(TASK ITEM):
Copy all records exactly; omit pictures.

(DATASET):
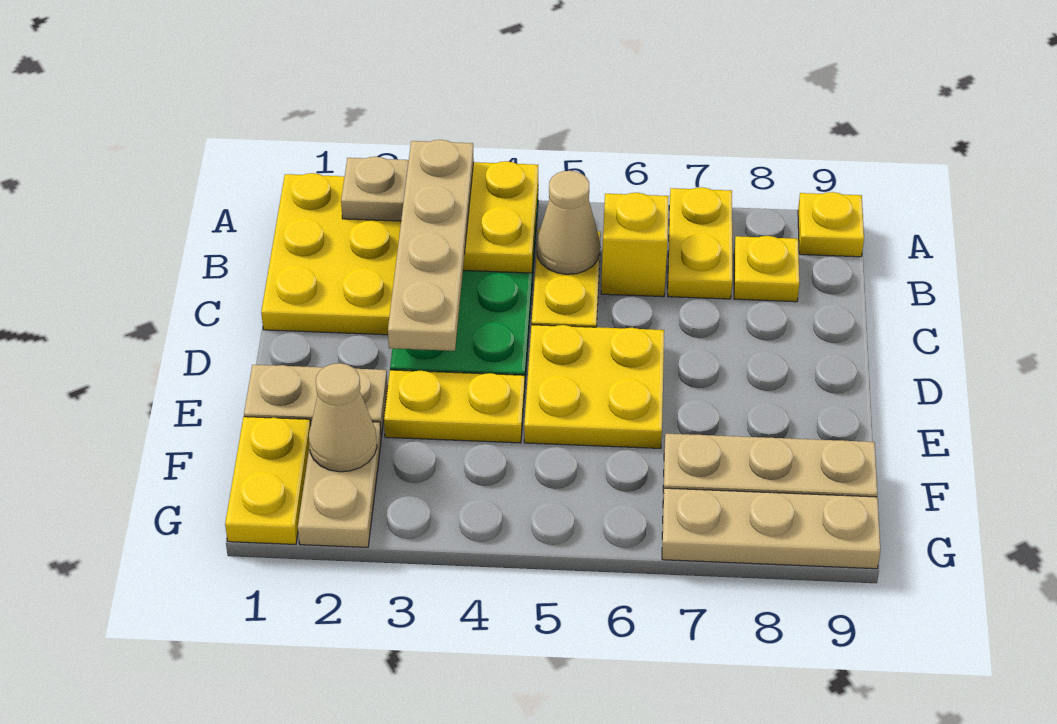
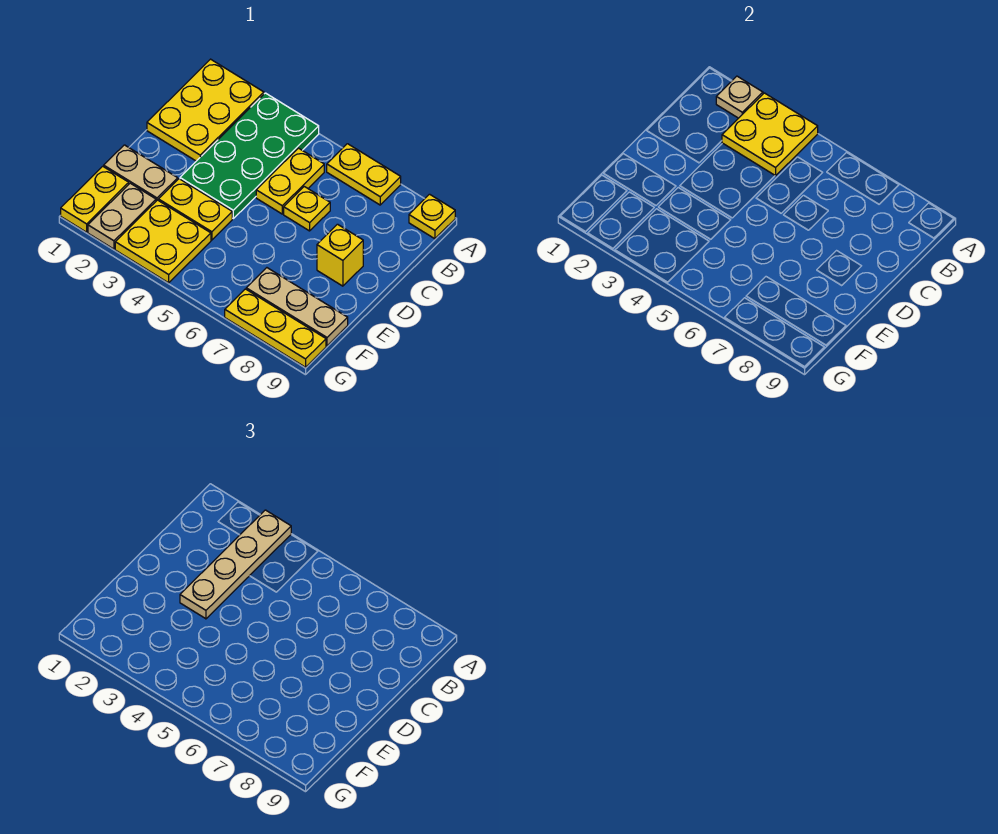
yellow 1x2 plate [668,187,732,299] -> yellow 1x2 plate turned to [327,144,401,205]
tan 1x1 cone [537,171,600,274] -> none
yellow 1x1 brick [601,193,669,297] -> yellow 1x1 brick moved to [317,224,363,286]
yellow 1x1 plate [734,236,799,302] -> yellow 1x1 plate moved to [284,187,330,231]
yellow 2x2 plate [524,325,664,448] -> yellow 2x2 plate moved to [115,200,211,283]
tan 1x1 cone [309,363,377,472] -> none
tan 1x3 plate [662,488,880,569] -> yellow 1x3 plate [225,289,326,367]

(YOUR RESPONSE):
yellow 1x2 plate [668,187,732,299] -> yellow 1x2 plate turned to [327,144,401,205]
tan 1x1 cone [537,171,600,274] -> none
yellow 1x1 brick [601,193,669,297] -> yellow 1x1 brick moved to [317,224,363,286]
yellow 1x1 plate [734,236,799,302] -> yellow 1x1 plate moved to [284,187,330,231]
yellow 2x2 plate [524,325,664,448] -> yellow 2x2 plate moved to [115,200,211,283]
tan 1x1 cone [309,363,377,472] -> none
tan 1x3 plate [662,488,880,569] -> yellow 1x3 plate [225,289,326,367]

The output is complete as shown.